**What is being asked:**
Write out all of the lines below again, swapping every "hardback book" for "hardcover book" and keeping everything else the same. Omit the pictures.

[Scene geometry reasoning data]
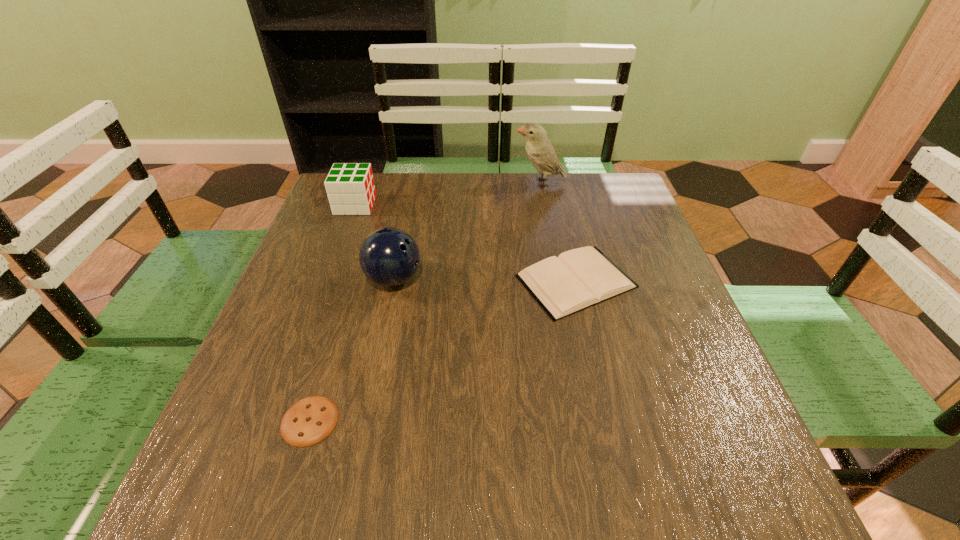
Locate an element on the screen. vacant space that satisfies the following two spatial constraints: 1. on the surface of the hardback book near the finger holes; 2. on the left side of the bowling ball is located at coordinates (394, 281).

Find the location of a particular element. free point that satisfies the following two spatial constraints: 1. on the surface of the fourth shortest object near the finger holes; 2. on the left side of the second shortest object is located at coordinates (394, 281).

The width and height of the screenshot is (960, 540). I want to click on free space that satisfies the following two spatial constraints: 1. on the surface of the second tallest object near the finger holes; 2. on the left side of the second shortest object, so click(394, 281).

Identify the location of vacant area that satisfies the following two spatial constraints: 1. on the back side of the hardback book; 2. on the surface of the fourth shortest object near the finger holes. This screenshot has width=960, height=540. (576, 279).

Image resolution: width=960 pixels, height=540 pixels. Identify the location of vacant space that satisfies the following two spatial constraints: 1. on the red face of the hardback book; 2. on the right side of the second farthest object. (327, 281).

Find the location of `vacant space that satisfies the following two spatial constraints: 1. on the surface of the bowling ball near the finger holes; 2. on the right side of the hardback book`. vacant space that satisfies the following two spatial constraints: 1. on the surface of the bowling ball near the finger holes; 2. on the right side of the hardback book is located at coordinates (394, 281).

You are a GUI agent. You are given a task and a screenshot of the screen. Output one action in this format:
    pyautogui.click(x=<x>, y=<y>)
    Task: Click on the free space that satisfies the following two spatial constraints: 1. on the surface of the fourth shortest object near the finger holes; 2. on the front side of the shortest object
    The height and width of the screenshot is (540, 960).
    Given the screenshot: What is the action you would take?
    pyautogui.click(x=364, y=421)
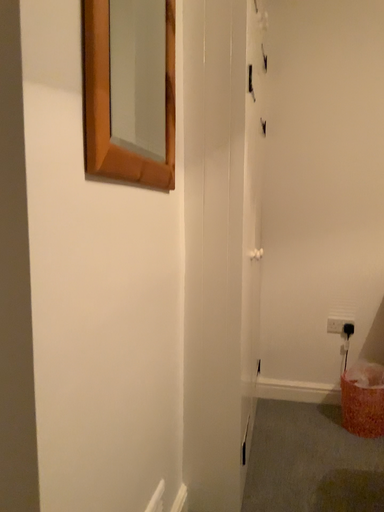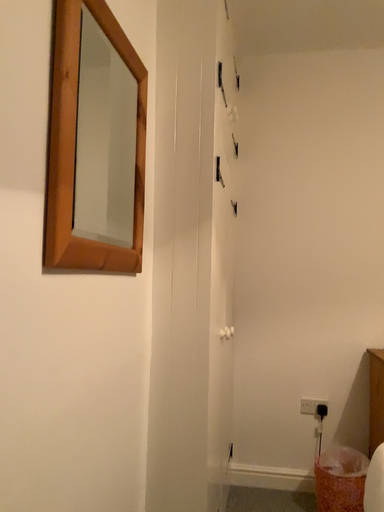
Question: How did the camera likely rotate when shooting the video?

**Solution to the problem:**
Locate an element on the screen. vacant space that satisfies the following two spatial constraints: 1. on the surface of the hardcover book near the finger holes; 2. on the left side of the bowling ball is located at coordinates (394, 281).

Find the location of a particular element. free point that satisfies the following two spatial constraints: 1. on the surface of the fourth shortest object near the finger holes; 2. on the left side of the second shortest object is located at coordinates (394, 281).

The width and height of the screenshot is (960, 540). I want to click on free space that satisfies the following two spatial constraints: 1. on the surface of the second tallest object near the finger holes; 2. on the left side of the second shortest object, so click(394, 281).

Identify the location of vacant area that satisfies the following two spatial constraints: 1. on the back side of the hardcover book; 2. on the surface of the fourth shortest object near the finger holes. This screenshot has width=960, height=540. (576, 279).

Image resolution: width=960 pixels, height=540 pixels. Identify the location of vacant space that satisfies the following two spatial constraints: 1. on the red face of the hardcover book; 2. on the right side of the second farthest object. (327, 281).

Find the location of `vacant space that satisfies the following two spatial constraints: 1. on the surface of the bowling ball near the finger holes; 2. on the right side of the hardcover book`. vacant space that satisfies the following two spatial constraints: 1. on the surface of the bowling ball near the finger holes; 2. on the right side of the hardcover book is located at coordinates (394, 281).

You are a GUI agent. You are given a task and a screenshot of the screen. Output one action in this format:
    pyautogui.click(x=<x>, y=<y>)
    Task: Click on the free space that satisfies the following two spatial constraints: 1. on the surface of the fourth shortest object near the finger holes; 2. on the front side of the shortest object
    The height and width of the screenshot is (540, 960).
    Given the screenshot: What is the action you would take?
    pyautogui.click(x=364, y=421)
Question: How did the camera likely rotate when shooting the video?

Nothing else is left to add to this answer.